Scan the records for "change". Report each line that includes it.

(Stored data entries)
====================

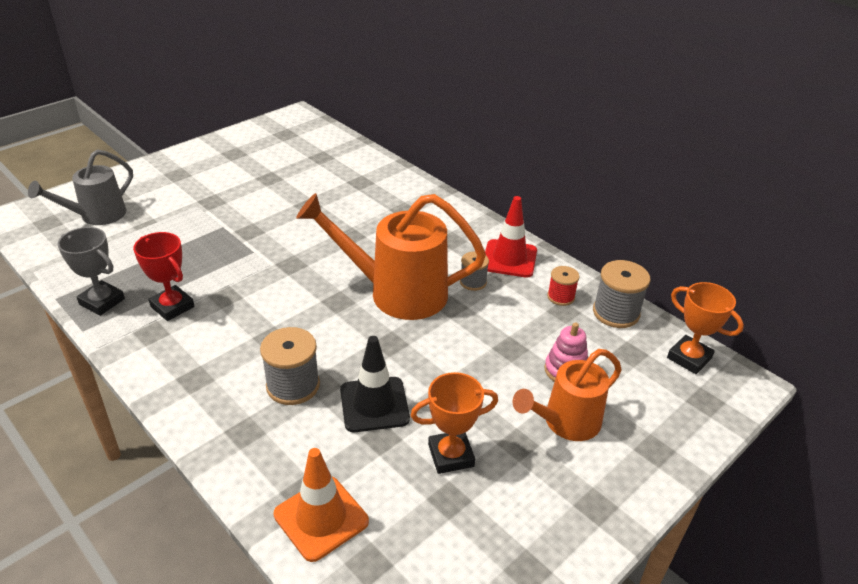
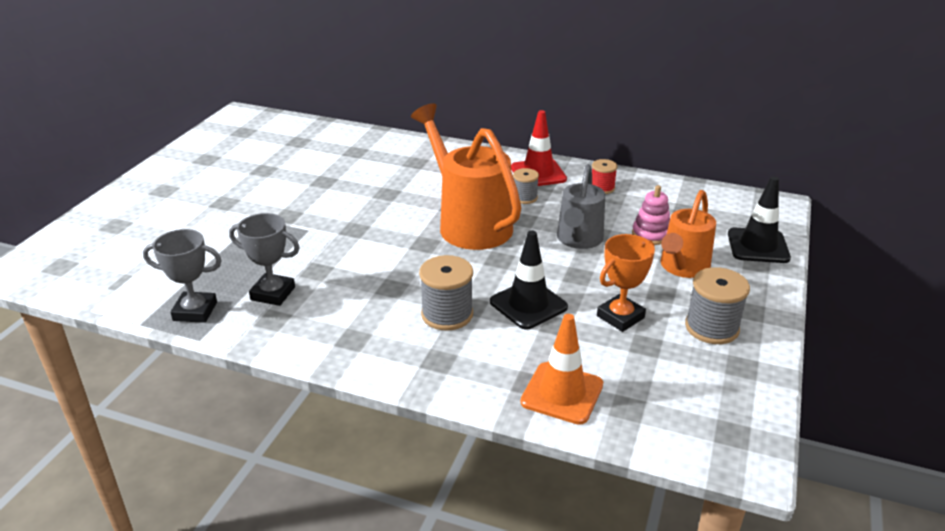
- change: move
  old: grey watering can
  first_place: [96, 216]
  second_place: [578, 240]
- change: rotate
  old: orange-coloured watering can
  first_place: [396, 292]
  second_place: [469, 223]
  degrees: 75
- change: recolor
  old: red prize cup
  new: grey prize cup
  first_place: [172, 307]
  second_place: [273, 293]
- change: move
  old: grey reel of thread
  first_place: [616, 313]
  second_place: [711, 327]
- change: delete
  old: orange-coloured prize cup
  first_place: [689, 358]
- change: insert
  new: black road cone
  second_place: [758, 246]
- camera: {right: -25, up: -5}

====================

REPLY:
- change: move
- change: rotate
- change: recolor
- change: move
- change: delete
- change: insert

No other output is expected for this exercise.